## WRITTEN INSTRUCTION
Reproduce the data below, substituting "midpoint" for every occurrence of "center" and leaving everything else unchanged. Omit the pictures from your answer.

## Text and element pointing data

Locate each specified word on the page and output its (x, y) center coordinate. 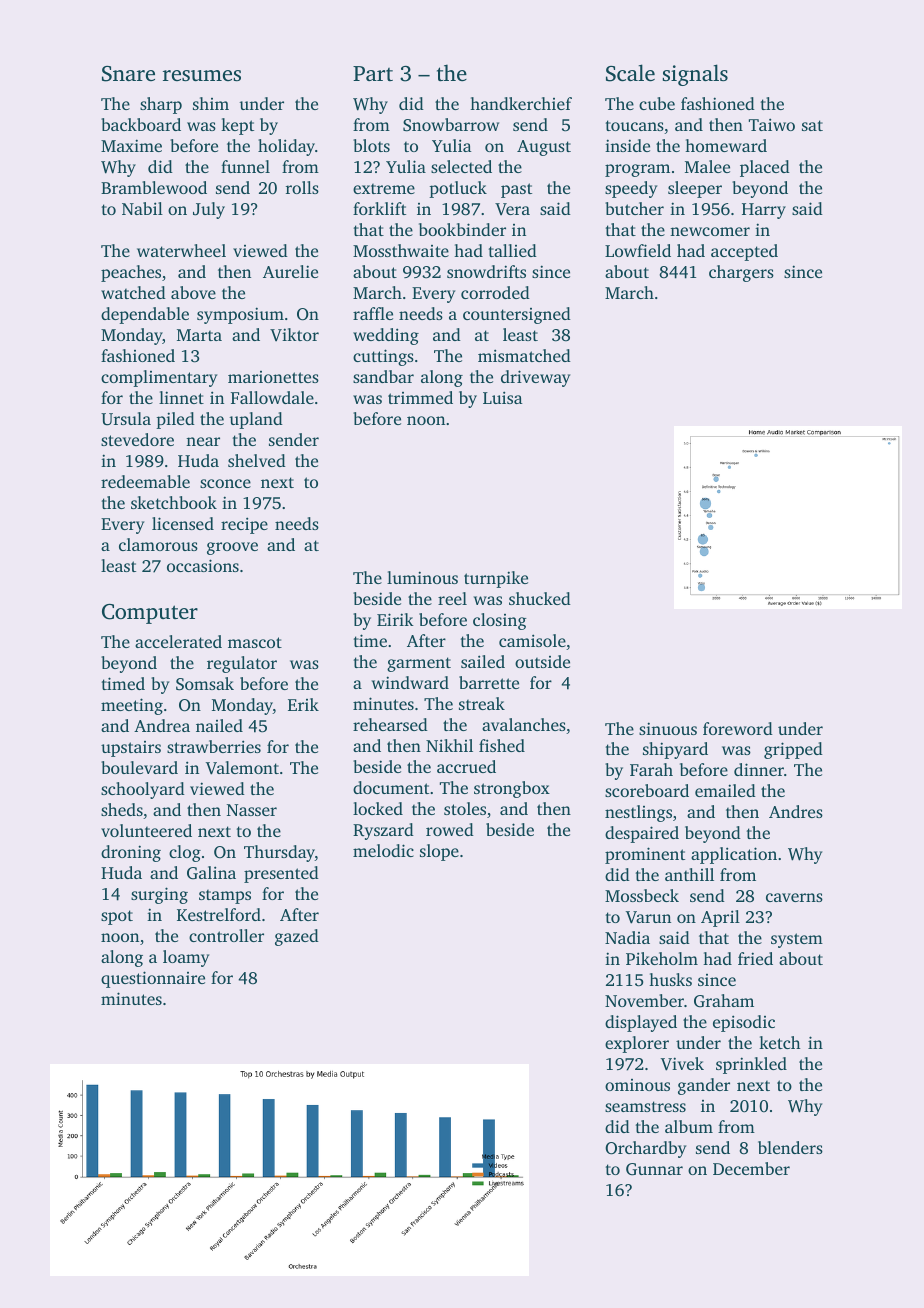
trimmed (420, 397)
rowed (450, 829)
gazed (297, 937)
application (734, 855)
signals (695, 75)
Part (373, 73)
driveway (535, 378)
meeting (132, 706)
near (203, 441)
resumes (202, 75)
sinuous (668, 728)
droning (131, 853)
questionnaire (153, 979)
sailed (483, 661)
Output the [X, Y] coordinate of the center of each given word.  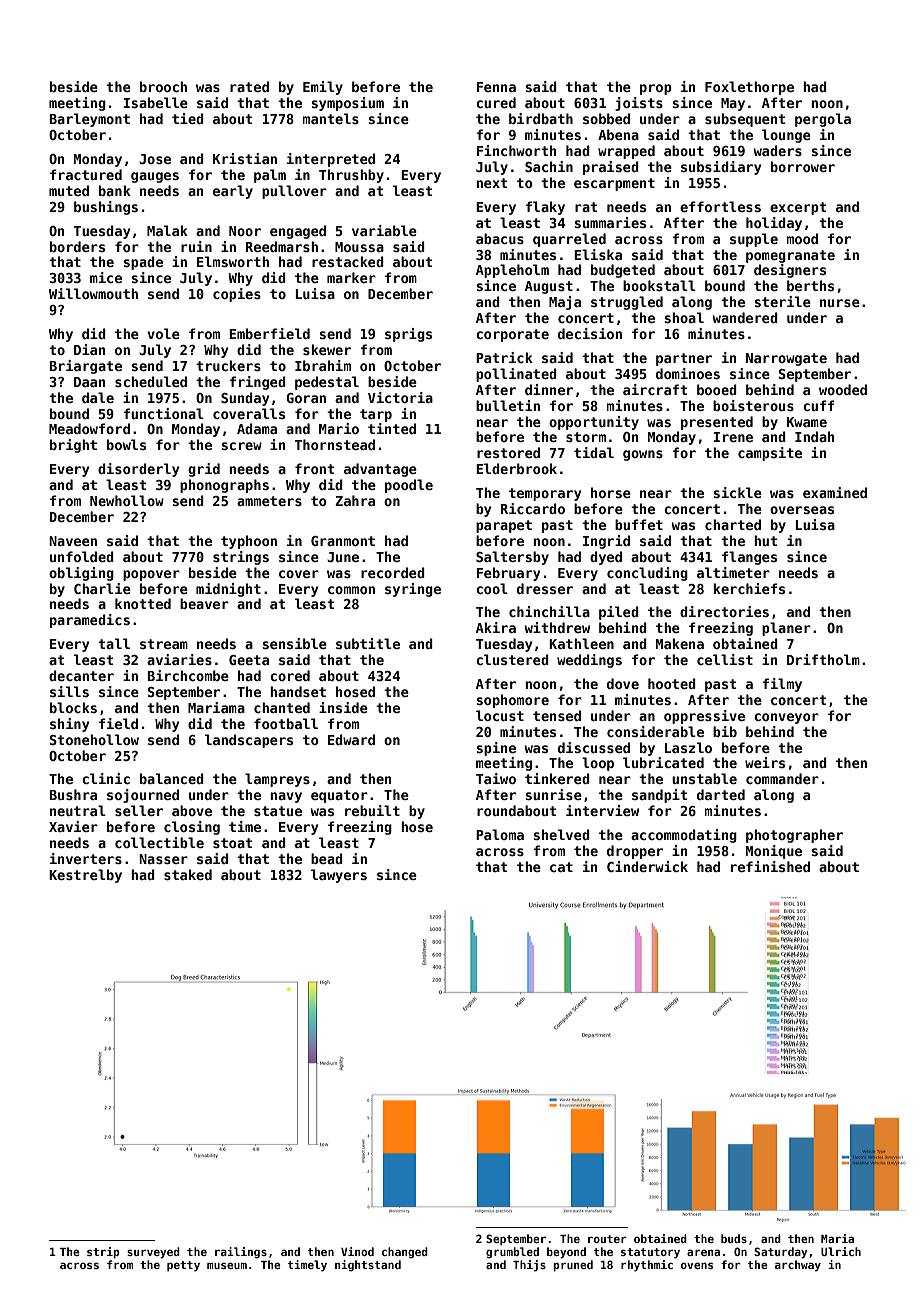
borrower [803, 166]
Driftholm [823, 659]
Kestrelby [85, 876]
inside [343, 707]
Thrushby [351, 176]
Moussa [359, 247]
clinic [106, 778]
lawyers [339, 876]
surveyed [153, 1253]
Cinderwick [647, 866]
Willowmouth [93, 293]
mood [802, 238]
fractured [86, 174]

## RESULT OF THIS EXERCISE
Locate each specified word on the page and output its (x, y) midpoint coordinate. 
trimmed (420, 397)
rowed (450, 829)
gazed (297, 937)
application (734, 855)
signals (695, 75)
Part (373, 73)
driveway (535, 378)
meeting (132, 706)
near (203, 441)
resumes (202, 75)
sinuous (668, 728)
droning (131, 853)
questionnaire (153, 979)
sailed (483, 661)
Output the [X, Y] coordinate of the midpoint of each given word.  
borrower [803, 166]
Driftholm [823, 659]
Kestrelby [85, 876]
inside [343, 707]
Thrushby [351, 176]
Moussa [359, 247]
clinic [106, 778]
lawyers [339, 876]
surveyed [153, 1253]
Cinderwick [647, 866]
Willowmouth [93, 293]
mood [802, 238]
fractured [86, 174]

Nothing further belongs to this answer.